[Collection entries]
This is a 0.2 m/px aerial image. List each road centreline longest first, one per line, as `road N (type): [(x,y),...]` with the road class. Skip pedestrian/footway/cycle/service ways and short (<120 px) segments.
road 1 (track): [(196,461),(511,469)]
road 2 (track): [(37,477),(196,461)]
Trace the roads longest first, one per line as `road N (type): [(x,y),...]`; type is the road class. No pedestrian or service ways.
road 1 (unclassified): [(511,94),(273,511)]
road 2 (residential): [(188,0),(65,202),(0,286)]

■ **WHAT IS REQUIRED**: Rewrite the listing above with every instance of "longest first" replaced by "in descending order of length", leaving all other text unchanged.

■ **EXERCISE RESPONSE**:
This is a 0.2 m/px aerial image. List each road centreline in descending order of length, one per line, as `road N (type): [(x,y),...]` with the road class. Skip pedestrian/footway/cycle/service ways and short (<120 px) segments.
road 1 (track): [(196,461),(511,469)]
road 2 (track): [(37,477),(196,461)]
Trace the roads in descending order of length, one per line as `road N (type): [(x,y),...]`; type is the road class. No pedestrian or service ways.
road 1 (unclassified): [(511,94),(273,511)]
road 2 (residential): [(188,0),(65,202),(0,286)]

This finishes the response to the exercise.